EXERCISE DESCRIPTION
The answer must be every line of the data that holds the word "shape".

Entries taken from a collection

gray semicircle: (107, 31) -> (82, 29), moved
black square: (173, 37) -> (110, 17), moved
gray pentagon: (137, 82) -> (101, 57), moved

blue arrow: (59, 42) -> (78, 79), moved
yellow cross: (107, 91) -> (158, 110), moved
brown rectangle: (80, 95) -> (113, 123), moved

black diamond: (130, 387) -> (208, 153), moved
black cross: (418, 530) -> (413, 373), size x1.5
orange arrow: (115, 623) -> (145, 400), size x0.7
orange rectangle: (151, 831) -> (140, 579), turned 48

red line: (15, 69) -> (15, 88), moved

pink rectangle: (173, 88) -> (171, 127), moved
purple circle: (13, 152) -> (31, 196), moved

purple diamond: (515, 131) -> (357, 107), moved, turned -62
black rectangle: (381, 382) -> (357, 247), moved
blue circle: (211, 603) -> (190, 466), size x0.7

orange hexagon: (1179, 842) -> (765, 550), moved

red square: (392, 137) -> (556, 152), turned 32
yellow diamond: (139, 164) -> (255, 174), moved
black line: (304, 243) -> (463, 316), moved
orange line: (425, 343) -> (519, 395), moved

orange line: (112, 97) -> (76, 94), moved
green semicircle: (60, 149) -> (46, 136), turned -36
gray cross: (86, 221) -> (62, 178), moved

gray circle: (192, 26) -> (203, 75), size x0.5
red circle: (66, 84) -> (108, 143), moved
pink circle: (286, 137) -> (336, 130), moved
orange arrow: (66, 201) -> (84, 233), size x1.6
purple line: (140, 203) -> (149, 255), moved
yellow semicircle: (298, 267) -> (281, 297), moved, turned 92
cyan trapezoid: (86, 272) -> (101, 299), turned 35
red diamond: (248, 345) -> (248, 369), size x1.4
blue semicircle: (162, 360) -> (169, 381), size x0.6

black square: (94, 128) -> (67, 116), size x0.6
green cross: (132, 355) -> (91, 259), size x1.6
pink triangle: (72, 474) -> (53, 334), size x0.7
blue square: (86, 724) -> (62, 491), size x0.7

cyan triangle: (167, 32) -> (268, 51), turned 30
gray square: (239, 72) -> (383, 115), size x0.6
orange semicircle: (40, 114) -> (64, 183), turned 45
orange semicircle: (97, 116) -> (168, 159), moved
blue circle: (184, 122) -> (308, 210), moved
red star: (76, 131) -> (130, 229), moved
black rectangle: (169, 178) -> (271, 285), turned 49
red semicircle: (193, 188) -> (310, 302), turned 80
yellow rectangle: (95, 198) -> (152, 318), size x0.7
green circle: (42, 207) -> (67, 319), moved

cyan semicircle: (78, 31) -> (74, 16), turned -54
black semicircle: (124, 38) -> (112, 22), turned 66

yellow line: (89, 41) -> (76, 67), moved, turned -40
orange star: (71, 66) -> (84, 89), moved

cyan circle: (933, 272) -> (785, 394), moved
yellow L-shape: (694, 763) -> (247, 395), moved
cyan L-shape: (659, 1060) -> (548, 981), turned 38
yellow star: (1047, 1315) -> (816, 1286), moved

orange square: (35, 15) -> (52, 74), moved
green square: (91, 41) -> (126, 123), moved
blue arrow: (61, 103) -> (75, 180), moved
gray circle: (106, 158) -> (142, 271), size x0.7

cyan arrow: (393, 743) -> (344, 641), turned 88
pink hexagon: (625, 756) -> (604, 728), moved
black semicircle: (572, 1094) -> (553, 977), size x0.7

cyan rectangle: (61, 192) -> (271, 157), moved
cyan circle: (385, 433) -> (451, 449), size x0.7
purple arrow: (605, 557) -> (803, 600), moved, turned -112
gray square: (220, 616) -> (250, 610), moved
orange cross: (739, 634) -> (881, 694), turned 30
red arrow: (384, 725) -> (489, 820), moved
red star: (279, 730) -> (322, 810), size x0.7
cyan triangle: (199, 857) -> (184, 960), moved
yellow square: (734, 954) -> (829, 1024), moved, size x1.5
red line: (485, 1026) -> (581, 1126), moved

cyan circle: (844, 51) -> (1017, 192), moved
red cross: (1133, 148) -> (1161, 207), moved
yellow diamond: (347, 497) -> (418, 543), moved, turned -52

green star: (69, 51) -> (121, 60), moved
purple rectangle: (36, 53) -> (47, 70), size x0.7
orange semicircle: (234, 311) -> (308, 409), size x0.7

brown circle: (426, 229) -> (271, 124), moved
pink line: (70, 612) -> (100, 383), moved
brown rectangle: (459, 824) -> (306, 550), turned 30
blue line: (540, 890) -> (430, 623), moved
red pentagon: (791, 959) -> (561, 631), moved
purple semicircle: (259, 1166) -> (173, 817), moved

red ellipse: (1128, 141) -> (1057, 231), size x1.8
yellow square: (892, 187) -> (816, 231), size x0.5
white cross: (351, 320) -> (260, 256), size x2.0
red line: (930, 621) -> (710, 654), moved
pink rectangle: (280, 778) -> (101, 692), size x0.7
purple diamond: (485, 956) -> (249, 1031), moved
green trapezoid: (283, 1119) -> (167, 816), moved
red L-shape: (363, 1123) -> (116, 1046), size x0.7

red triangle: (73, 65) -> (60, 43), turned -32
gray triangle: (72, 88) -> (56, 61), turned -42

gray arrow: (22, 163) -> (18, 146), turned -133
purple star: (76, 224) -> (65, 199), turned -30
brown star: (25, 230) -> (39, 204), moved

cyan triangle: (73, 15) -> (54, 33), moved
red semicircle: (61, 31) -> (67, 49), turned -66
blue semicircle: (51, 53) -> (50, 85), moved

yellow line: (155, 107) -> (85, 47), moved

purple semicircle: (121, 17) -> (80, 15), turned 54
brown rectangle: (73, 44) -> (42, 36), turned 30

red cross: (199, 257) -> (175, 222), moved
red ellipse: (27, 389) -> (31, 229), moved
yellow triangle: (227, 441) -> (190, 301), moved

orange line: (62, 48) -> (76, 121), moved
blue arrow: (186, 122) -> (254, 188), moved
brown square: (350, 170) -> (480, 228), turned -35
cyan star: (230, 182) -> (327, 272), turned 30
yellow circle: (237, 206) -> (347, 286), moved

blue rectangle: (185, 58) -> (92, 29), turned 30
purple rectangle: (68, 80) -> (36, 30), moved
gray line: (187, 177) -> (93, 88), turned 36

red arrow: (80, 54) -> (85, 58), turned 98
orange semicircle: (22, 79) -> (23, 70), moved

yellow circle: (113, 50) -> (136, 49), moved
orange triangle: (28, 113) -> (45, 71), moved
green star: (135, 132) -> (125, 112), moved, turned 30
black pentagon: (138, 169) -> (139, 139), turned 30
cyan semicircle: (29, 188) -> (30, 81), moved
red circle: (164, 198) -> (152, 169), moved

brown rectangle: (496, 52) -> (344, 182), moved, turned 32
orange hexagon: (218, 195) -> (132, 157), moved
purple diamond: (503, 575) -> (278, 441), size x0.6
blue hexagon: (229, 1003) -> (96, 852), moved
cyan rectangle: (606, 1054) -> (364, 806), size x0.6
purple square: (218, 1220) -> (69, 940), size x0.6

OUTPUT BELOW
yellow L-shape: (694, 763) -> (247, 395), moved
cyan L-shape: (659, 1060) -> (548, 981), turned 38
red L-shape: (363, 1123) -> (116, 1046), size x0.7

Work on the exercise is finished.